• [Task description]:
Please give back, word for word, each line from the start of the entries through the one in which "LIGHT: TEMT6000 -> KY-018" is found.

• [Listed entries]:
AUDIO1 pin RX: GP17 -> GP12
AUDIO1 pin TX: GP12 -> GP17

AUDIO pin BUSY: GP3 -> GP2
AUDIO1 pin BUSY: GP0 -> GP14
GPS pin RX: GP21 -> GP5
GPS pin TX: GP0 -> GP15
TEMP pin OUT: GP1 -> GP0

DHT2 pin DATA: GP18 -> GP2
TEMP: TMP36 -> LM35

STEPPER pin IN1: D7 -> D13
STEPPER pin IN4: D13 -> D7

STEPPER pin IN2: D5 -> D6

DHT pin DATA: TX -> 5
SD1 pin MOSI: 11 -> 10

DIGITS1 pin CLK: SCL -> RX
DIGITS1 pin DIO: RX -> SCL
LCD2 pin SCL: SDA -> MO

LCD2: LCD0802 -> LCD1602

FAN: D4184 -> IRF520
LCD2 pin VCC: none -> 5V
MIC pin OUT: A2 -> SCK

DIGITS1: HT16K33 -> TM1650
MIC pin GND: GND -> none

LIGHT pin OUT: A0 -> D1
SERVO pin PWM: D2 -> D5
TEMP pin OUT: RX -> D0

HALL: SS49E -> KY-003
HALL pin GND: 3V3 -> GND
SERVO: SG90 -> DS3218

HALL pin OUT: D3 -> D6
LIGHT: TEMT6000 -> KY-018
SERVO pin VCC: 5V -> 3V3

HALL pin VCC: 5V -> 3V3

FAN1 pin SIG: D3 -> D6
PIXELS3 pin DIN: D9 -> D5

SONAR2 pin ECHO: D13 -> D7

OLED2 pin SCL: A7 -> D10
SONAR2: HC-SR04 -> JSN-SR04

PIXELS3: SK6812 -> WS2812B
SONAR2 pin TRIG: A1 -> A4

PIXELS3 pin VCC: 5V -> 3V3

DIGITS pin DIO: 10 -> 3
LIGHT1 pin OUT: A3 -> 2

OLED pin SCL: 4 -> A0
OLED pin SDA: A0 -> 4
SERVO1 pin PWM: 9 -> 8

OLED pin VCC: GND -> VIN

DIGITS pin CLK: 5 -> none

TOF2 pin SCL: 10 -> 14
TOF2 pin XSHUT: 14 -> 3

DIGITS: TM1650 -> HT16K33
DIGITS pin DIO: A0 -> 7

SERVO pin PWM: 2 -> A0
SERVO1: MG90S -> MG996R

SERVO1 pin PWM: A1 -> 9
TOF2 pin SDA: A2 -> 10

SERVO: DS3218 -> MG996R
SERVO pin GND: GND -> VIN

• [Result of the exercise]:
AUDIO1 pin RX: GP17 -> GP12
AUDIO1 pin TX: GP12 -> GP17

AUDIO pin BUSY: GP3 -> GP2
AUDIO1 pin BUSY: GP0 -> GP14
GPS pin RX: GP21 -> GP5
GPS pin TX: GP0 -> GP15
TEMP pin OUT: GP1 -> GP0

DHT2 pin DATA: GP18 -> GP2
TEMP: TMP36 -> LM35

STEPPER pin IN1: D7 -> D13
STEPPER pin IN4: D13 -> D7

STEPPER pin IN2: D5 -> D6

DHT pin DATA: TX -> 5
SD1 pin MOSI: 11 -> 10

DIGITS1 pin CLK: SCL -> RX
DIGITS1 pin DIO: RX -> SCL
LCD2 pin SCL: SDA -> MO

LCD2: LCD0802 -> LCD1602

FAN: D4184 -> IRF520
LCD2 pin VCC: none -> 5V
MIC pin OUT: A2 -> SCK

DIGITS1: HT16K33 -> TM1650
MIC pin GND: GND -> none

LIGHT pin OUT: A0 -> D1
SERVO pin PWM: D2 -> D5
TEMP pin OUT: RX -> D0

HALL: SS49E -> KY-003
HALL pin GND: 3V3 -> GND
SERVO: SG90 -> DS3218

HALL pin OUT: D3 -> D6
LIGHT: TEMT6000 -> KY-018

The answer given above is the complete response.